- _Your objective_
Lines below starting with the line with "cyan ellipse: (1440, 109) -> (596, 72), moved" and going on through the line with "blue line: (432, 171) -> (836, 453), moved" must be output exactly; the rest of the records must be left out.

- _Task input_

==================================================

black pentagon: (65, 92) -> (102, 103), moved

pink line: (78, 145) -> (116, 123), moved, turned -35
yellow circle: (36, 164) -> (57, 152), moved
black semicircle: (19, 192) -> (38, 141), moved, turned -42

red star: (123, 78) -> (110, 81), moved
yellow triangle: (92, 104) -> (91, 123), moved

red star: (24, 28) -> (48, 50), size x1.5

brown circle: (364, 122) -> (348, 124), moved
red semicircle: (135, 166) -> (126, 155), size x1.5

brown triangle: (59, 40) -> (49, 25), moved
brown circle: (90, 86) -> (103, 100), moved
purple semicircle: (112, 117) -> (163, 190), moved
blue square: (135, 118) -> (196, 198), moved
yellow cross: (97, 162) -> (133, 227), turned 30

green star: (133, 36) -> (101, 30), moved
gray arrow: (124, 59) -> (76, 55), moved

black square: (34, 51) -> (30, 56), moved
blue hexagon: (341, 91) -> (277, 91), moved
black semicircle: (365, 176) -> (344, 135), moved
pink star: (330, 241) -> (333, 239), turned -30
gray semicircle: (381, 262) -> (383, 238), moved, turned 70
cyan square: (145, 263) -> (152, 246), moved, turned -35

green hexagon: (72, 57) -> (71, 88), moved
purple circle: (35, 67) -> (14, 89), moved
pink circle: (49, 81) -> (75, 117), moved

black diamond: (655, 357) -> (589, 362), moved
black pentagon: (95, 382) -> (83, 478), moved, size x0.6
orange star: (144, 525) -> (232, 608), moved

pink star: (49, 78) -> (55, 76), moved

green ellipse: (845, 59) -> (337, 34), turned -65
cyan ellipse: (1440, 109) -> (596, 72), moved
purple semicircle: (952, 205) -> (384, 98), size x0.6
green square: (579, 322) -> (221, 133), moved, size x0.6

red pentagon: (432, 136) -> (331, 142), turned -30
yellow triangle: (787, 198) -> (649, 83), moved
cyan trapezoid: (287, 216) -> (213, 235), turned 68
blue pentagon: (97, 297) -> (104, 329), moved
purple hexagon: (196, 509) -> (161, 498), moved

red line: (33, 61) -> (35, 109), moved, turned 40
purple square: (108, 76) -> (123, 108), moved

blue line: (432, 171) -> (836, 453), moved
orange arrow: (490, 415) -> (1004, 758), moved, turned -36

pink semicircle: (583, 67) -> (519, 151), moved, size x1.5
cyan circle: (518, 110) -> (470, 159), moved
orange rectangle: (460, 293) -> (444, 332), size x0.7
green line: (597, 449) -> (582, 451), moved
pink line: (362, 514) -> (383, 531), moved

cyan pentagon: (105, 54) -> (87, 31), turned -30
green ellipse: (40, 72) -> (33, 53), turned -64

==================================================

- _Response_
cyan ellipse: (1440, 109) -> (596, 72), moved
purple semicircle: (952, 205) -> (384, 98), size x0.6
green square: (579, 322) -> (221, 133), moved, size x0.6

red pentagon: (432, 136) -> (331, 142), turned -30
yellow triangle: (787, 198) -> (649, 83), moved
cyan trapezoid: (287, 216) -> (213, 235), turned 68
blue pentagon: (97, 297) -> (104, 329), moved
purple hexagon: (196, 509) -> (161, 498), moved

red line: (33, 61) -> (35, 109), moved, turned 40
purple square: (108, 76) -> (123, 108), moved

blue line: (432, 171) -> (836, 453), moved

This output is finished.